What to do
Excluding pictures, give the entries again exactly as they appear.

Data entries
* * *

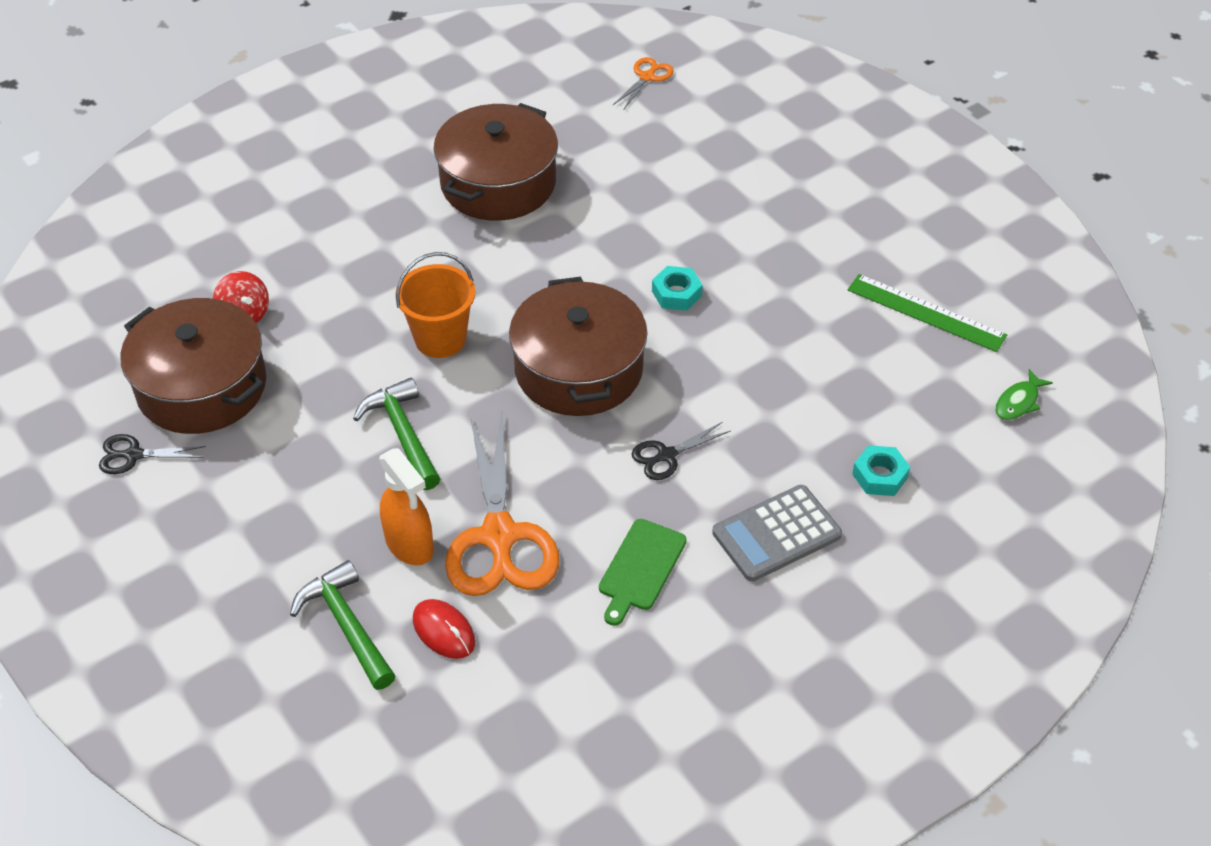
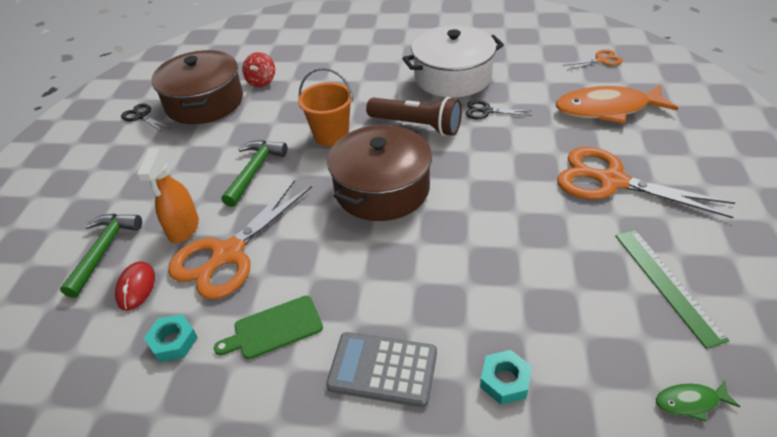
camera: 45 degrees right, 5 degrees down
(498, 183) = (453, 77): brown pot -> white pot
(529, 272) = (417, 125): none -> brown flashlight
(666, 456) = (373, 268): black scissors -> black scissors (486, 111)
(676, 293) = (490, 178): turquoise nut -> turquoise nut (173, 342)
(714, 144) = (607, 109): none -> orange fish
(793, 232) = (611, 181): none -> orange scissors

* * *

Output of the exercise
camera: 45 degrees right, 5 degrees down
(498, 183) = (453, 77): brown pot -> white pot
(529, 272) = (417, 125): none -> brown flashlight
(666, 456) = (373, 268): black scissors -> black scissors (486, 111)
(676, 293) = (490, 178): turquoise nut -> turquoise nut (173, 342)
(714, 144) = (607, 109): none -> orange fish
(793, 232) = (611, 181): none -> orange scissors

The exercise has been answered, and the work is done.